**** LISTED ENTRIES ****
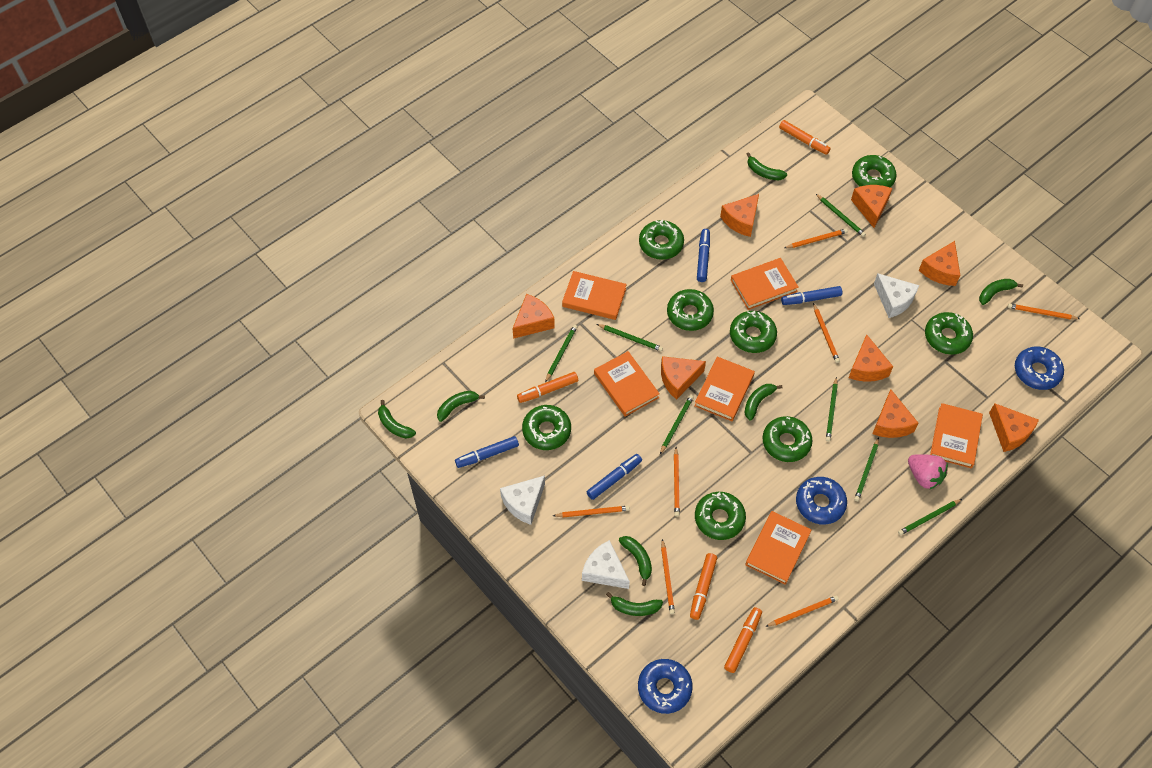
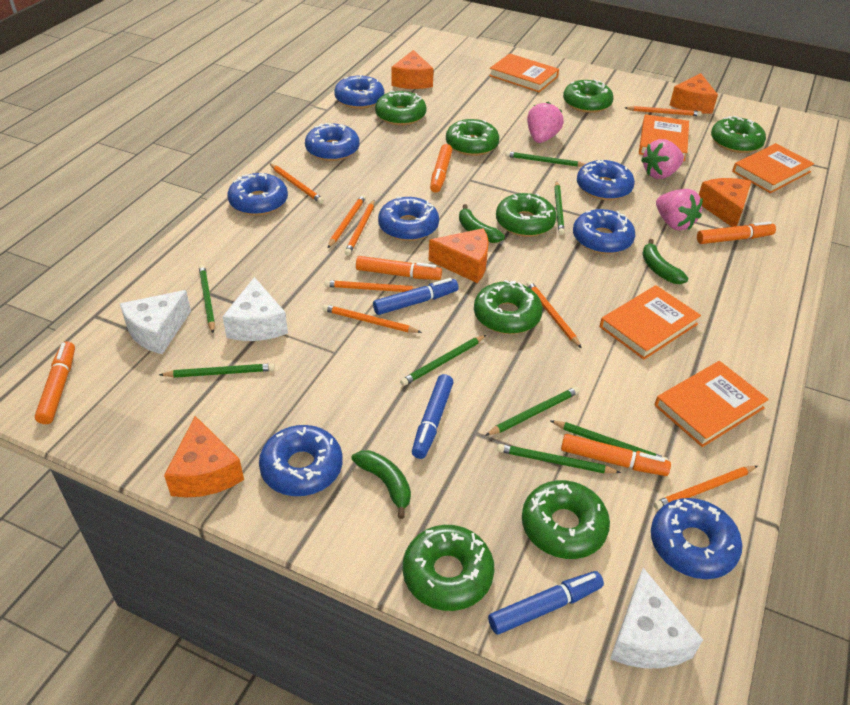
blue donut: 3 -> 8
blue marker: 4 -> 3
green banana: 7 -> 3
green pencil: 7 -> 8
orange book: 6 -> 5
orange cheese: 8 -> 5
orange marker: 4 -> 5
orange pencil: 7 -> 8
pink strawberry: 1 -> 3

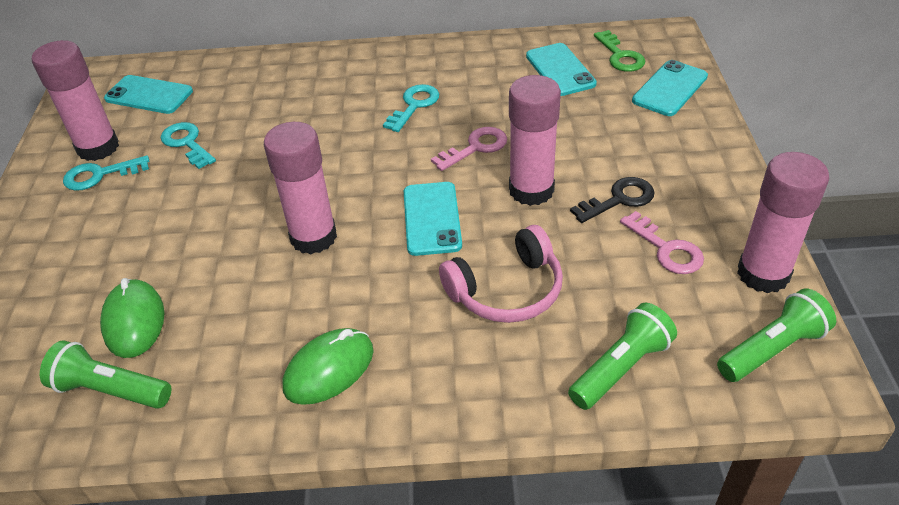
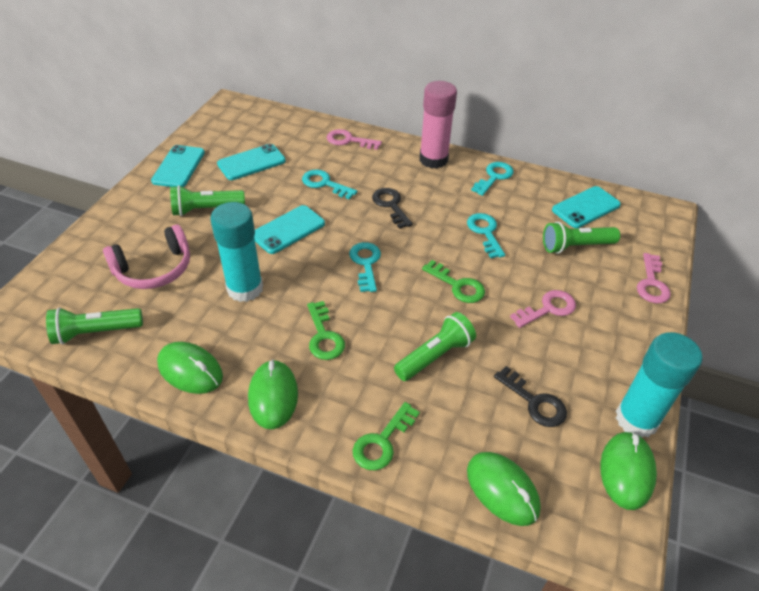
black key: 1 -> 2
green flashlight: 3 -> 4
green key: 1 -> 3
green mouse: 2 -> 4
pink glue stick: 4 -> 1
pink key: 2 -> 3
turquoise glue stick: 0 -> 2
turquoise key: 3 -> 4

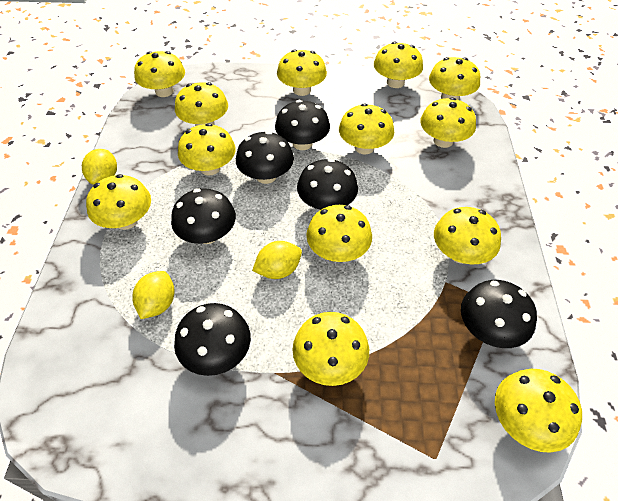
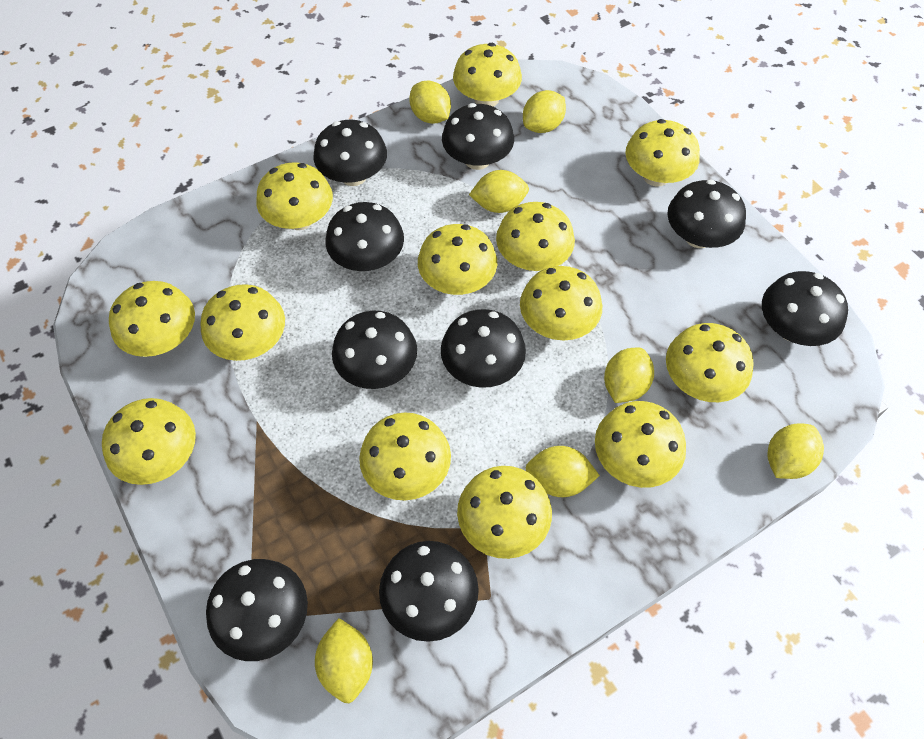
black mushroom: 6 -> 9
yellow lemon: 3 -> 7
****
INSTRUCTIONS TO FOLLOW: Provide the count of lines in the entries above that hold the word "green", and leave out everything else.

SOLUTION TO THE PROBLEM: 5